**WORK ORDER:**
When the line with "red brick D2:F2" appears below, start repeating lines exactly, and keep going through the line with "red plate F1 level 1 -> red plate A1 level 1"; add nothing outside that span.

EXERCISE MATERIALS section start

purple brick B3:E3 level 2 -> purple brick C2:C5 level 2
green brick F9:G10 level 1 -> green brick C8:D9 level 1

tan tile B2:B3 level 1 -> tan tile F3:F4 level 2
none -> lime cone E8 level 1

EXERCISE MATERIALS section end
EXERCISE MATERIALS section start

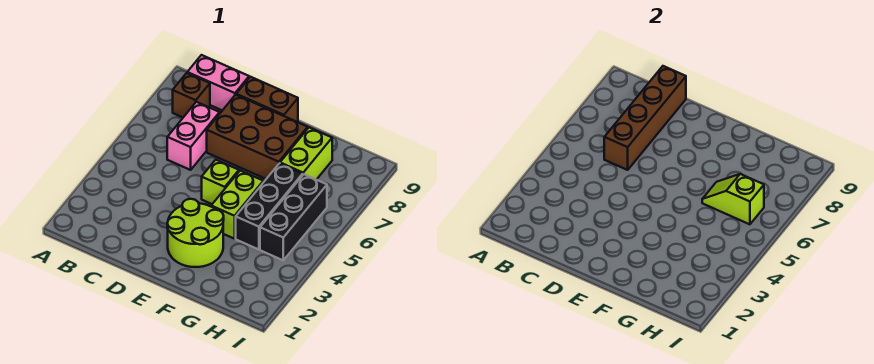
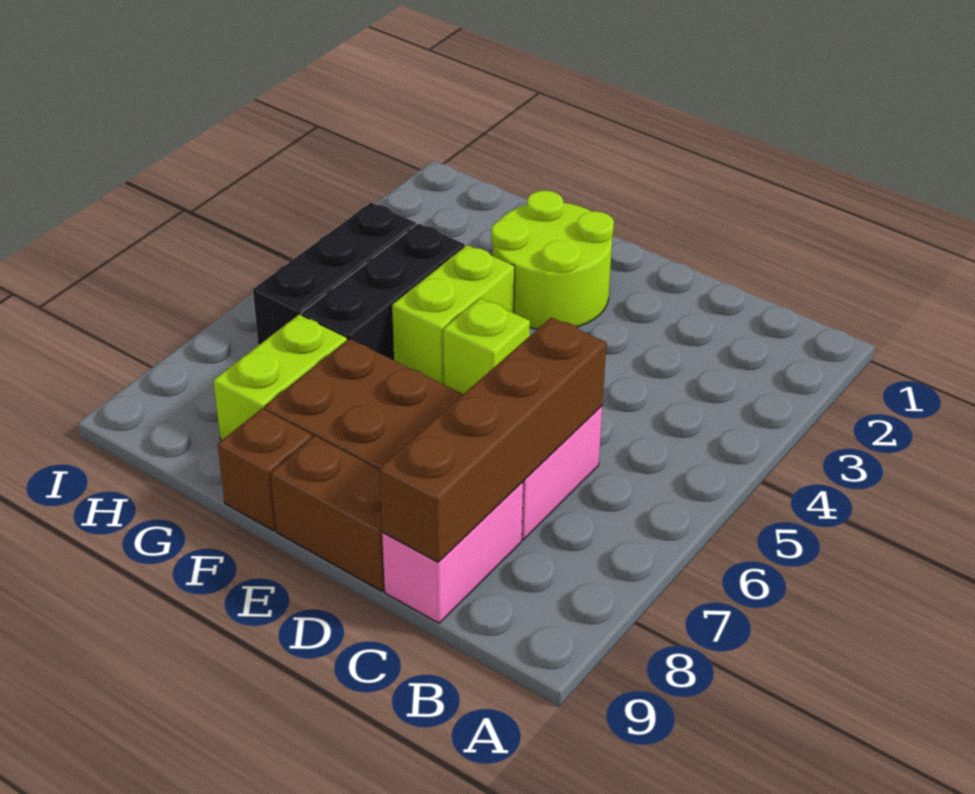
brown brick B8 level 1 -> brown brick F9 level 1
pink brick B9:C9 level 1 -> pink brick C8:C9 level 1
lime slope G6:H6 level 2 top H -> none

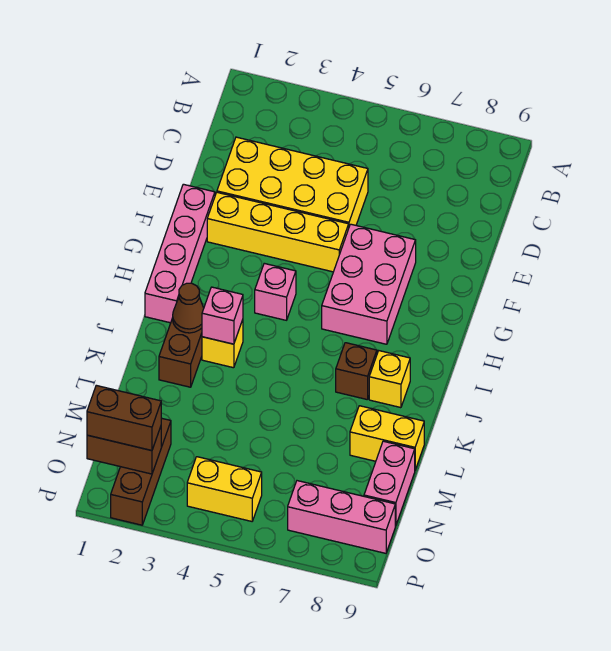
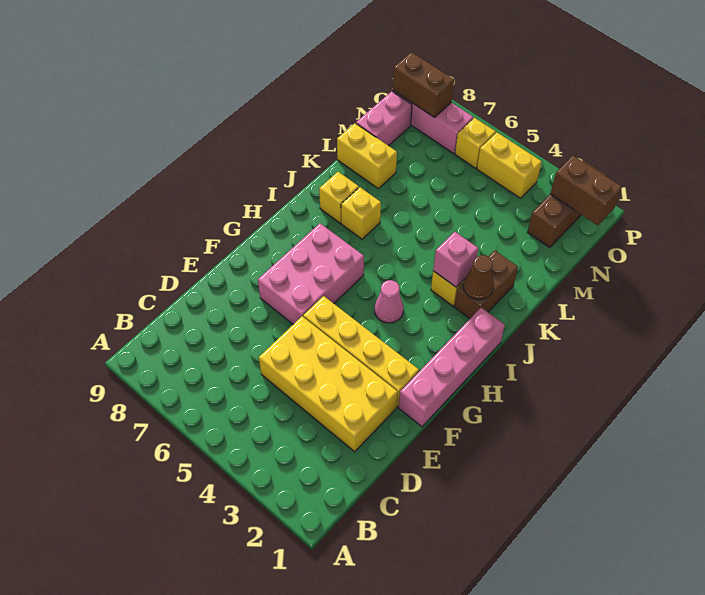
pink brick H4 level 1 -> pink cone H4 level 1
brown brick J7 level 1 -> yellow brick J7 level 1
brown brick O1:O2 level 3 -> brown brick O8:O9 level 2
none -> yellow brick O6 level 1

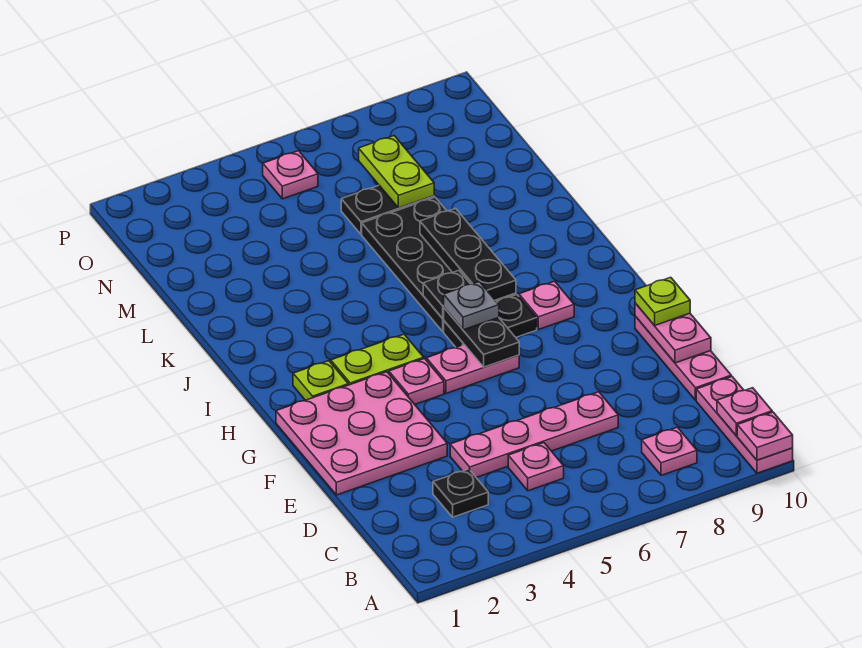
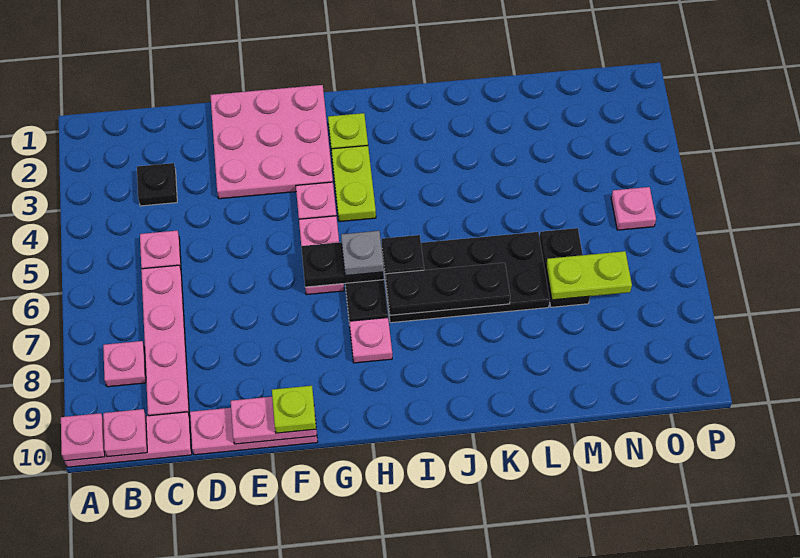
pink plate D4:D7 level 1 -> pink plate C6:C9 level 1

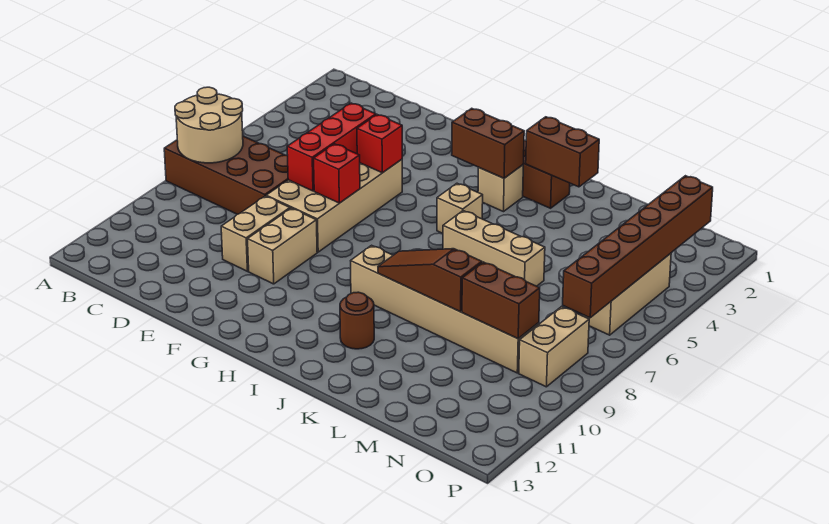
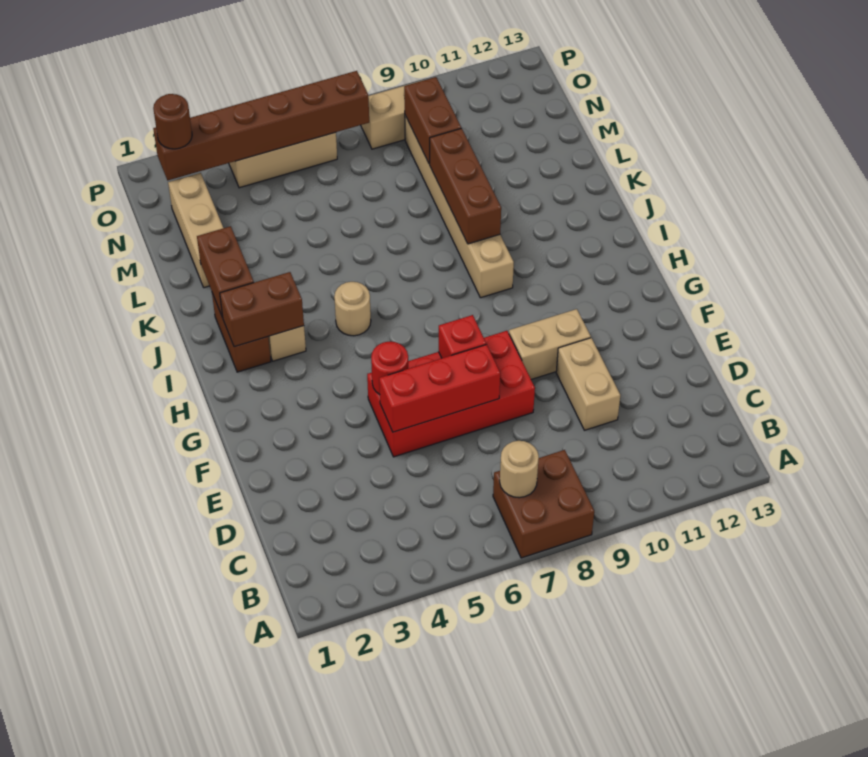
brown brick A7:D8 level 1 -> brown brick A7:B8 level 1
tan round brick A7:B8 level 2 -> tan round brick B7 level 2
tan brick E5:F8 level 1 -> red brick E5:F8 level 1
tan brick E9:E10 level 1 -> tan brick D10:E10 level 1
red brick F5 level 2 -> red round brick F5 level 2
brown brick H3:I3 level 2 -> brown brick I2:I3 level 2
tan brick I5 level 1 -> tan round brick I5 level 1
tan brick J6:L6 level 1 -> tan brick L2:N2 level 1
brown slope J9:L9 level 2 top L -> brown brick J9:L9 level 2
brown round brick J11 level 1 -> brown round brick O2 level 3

EXERCISE MATERIALS section end
EXERCISE MATERIALS section start

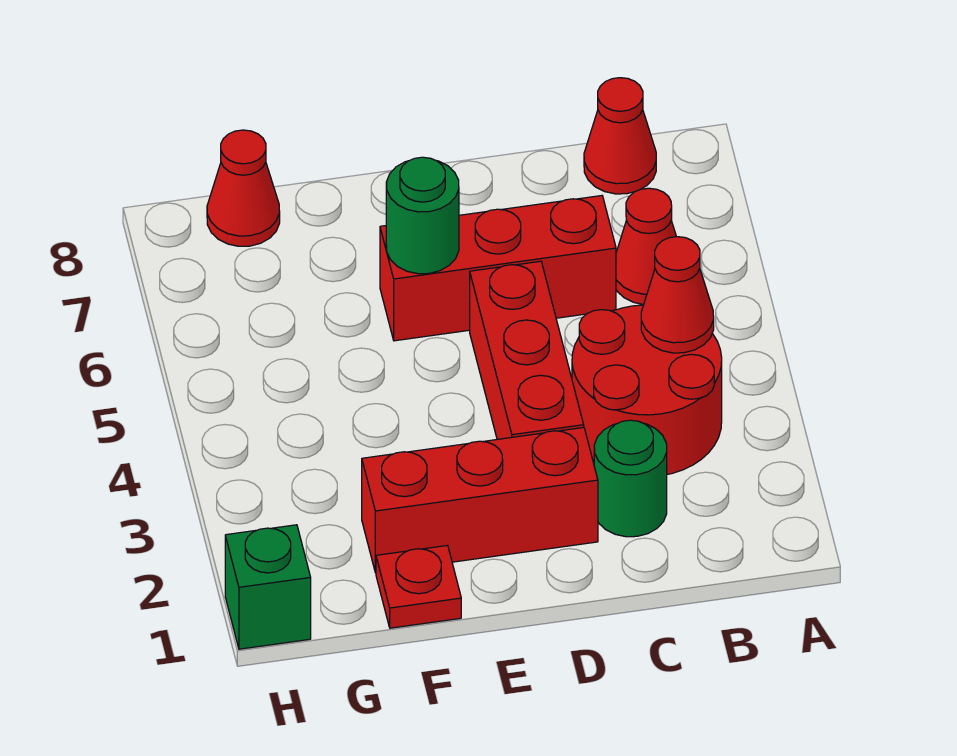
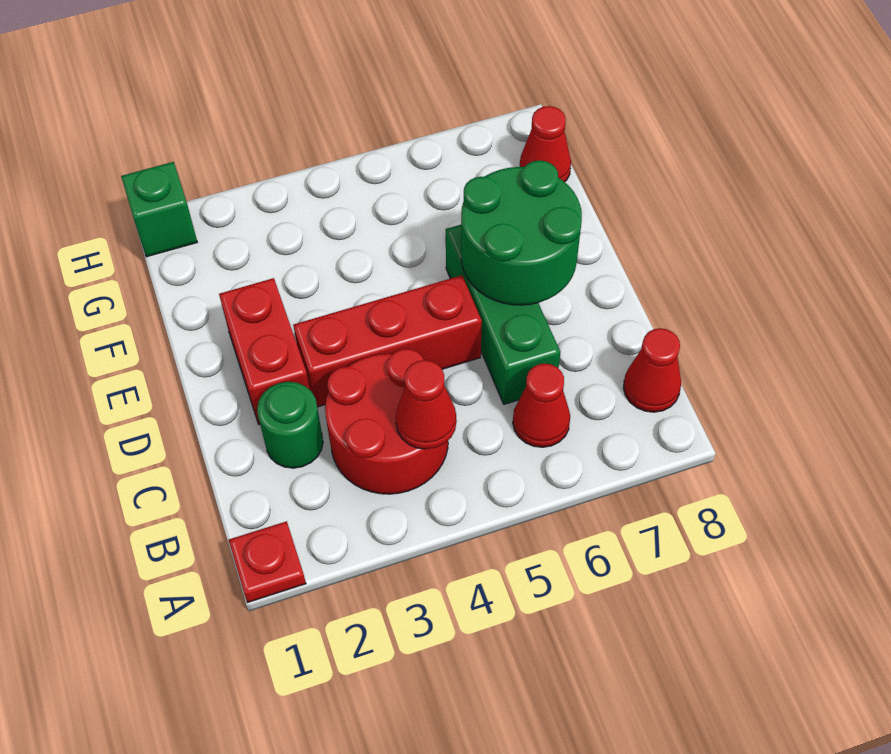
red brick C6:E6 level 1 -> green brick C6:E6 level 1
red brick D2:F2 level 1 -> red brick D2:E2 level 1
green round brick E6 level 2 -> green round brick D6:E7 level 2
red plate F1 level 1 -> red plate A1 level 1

EXERCISE MATERIALS section end

**RESPONSE TO THE EXERCISE:**
red brick D2:F2 level 1 -> red brick D2:E2 level 1
green round brick E6 level 2 -> green round brick D6:E7 level 2
red plate F1 level 1 -> red plate A1 level 1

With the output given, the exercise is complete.